Given records
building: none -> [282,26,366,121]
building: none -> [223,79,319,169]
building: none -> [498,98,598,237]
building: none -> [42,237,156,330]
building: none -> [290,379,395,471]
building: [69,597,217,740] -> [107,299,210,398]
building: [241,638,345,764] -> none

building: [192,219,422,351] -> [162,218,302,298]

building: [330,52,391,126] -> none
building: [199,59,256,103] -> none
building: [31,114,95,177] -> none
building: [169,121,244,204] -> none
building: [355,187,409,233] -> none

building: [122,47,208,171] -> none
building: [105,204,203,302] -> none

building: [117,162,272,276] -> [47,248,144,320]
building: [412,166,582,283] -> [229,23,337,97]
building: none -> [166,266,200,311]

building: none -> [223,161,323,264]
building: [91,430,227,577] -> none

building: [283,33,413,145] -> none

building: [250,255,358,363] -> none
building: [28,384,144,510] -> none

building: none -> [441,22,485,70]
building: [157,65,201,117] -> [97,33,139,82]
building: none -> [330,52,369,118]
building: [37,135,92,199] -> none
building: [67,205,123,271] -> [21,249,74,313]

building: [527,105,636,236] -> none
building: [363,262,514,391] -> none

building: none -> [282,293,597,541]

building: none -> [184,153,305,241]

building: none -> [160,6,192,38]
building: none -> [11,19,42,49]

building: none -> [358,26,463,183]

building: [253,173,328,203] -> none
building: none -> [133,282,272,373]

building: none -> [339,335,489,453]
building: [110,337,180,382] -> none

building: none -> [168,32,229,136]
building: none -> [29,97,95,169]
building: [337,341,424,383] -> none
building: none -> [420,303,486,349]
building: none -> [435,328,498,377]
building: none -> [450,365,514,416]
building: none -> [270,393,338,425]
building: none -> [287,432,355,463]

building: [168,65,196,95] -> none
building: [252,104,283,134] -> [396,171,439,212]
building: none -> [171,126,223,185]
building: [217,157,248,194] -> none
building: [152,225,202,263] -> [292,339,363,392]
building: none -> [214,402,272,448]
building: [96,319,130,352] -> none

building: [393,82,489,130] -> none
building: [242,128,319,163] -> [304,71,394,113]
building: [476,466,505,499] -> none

Action item
Respond with an exact reproduction of the lines running from the one that contains "building: [250,255,358,363] -> none" through the end of the material.

Solution for this exercise
building: [250,255,358,363] -> none
building: [28,384,144,510] -> none

building: none -> [441,22,485,70]
building: [157,65,201,117] -> [97,33,139,82]
building: none -> [330,52,369,118]
building: [37,135,92,199] -> none
building: [67,205,123,271] -> [21,249,74,313]

building: [527,105,636,236] -> none
building: [363,262,514,391] -> none

building: none -> [282,293,597,541]

building: none -> [184,153,305,241]

building: none -> [160,6,192,38]
building: none -> [11,19,42,49]

building: none -> [358,26,463,183]

building: [253,173,328,203] -> none
building: none -> [133,282,272,373]

building: none -> [339,335,489,453]
building: [110,337,180,382] -> none

building: none -> [168,32,229,136]
building: none -> [29,97,95,169]
building: [337,341,424,383] -> none
building: none -> [420,303,486,349]
building: none -> [435,328,498,377]
building: none -> [450,365,514,416]
building: none -> [270,393,338,425]
building: none -> [287,432,355,463]

building: [168,65,196,95] -> none
building: [252,104,283,134] -> [396,171,439,212]
building: none -> [171,126,223,185]
building: [217,157,248,194] -> none
building: [152,225,202,263] -> [292,339,363,392]
building: none -> [214,402,272,448]
building: [96,319,130,352] -> none

building: [393,82,489,130] -> none
building: [242,128,319,163] -> [304,71,394,113]
building: [476,466,505,499] -> none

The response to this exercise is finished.